- What to work on -
Nothing is needed except the lines below that run from the one with "The red_button ended" through the one with "The orange-coloured_pencil_eraser at", repeated exactly.
___ Supplied data
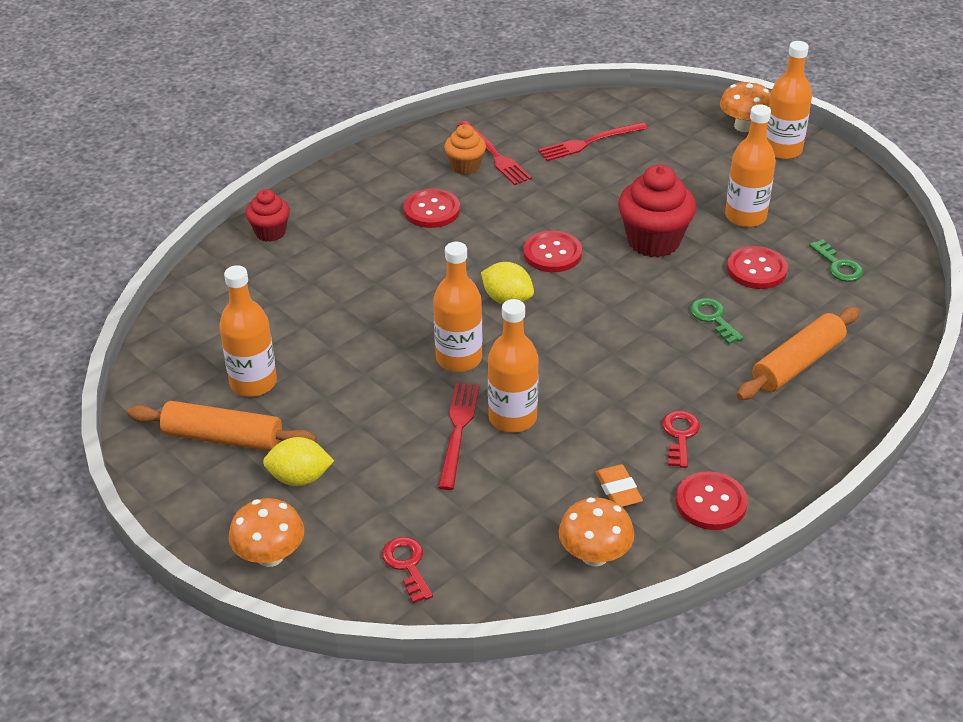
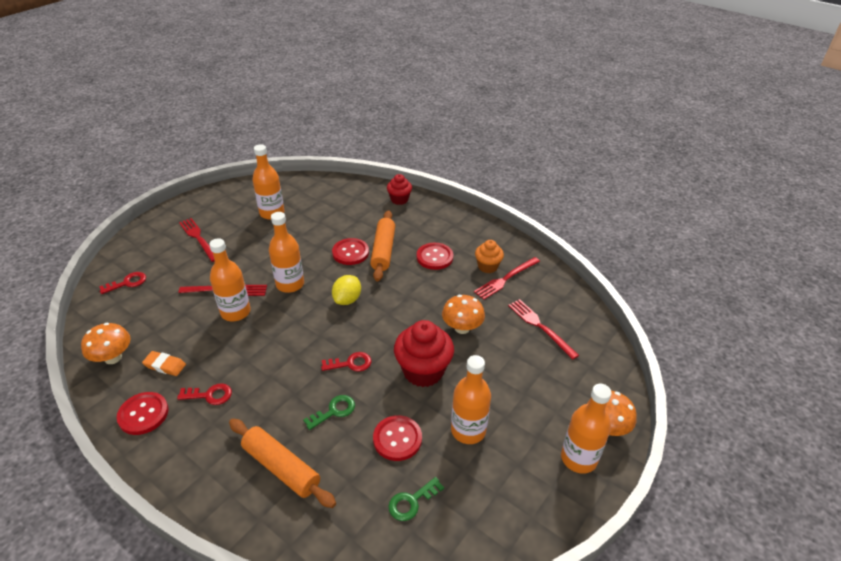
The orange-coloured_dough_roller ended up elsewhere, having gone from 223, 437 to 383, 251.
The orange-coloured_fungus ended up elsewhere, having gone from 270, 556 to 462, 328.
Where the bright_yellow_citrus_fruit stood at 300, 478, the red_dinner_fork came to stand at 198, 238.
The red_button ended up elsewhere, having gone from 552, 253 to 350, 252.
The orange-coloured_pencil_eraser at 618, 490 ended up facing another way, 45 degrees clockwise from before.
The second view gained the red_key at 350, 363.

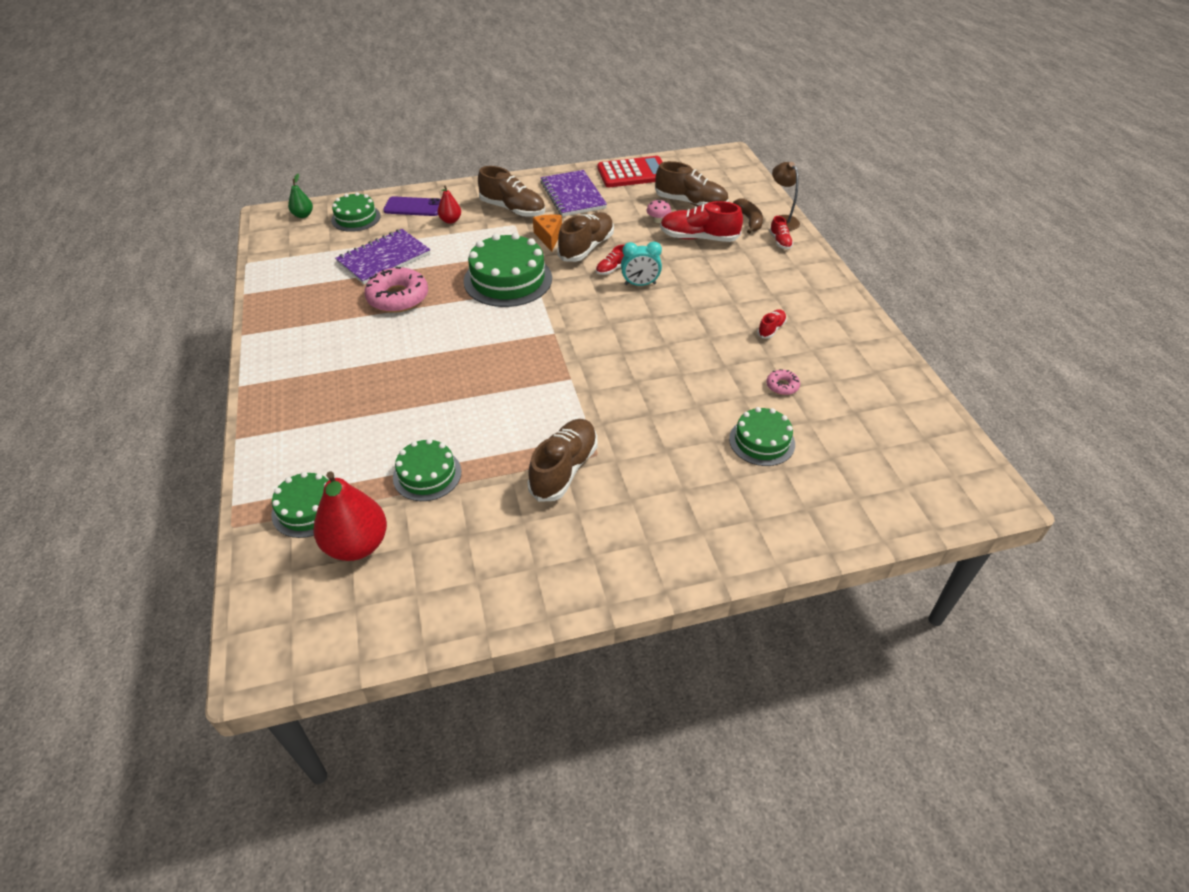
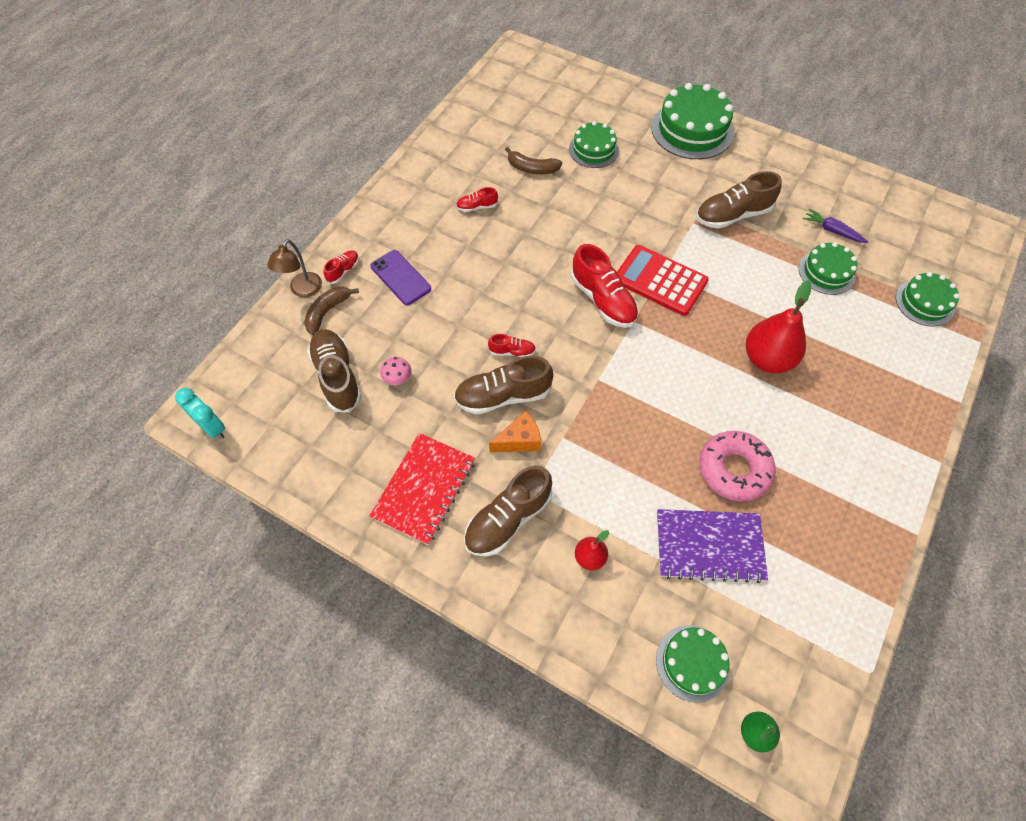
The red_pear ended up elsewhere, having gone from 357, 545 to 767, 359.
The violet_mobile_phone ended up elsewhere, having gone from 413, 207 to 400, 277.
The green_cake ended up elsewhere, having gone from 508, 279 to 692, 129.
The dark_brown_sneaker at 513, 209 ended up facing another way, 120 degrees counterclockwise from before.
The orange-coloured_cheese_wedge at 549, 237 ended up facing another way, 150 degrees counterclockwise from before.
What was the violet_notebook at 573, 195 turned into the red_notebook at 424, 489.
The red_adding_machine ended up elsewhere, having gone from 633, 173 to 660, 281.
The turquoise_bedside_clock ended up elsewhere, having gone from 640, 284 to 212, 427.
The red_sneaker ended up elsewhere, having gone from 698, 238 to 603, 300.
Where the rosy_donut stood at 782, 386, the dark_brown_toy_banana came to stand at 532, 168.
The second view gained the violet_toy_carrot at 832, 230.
______
- Exercise response -
The red_button ended up elsewhere, having gone from 552, 253 to 350, 252.
The orange-coloured_pencil_eraser at 618, 490 ended up facing another way, 45 degrees clockwise from before.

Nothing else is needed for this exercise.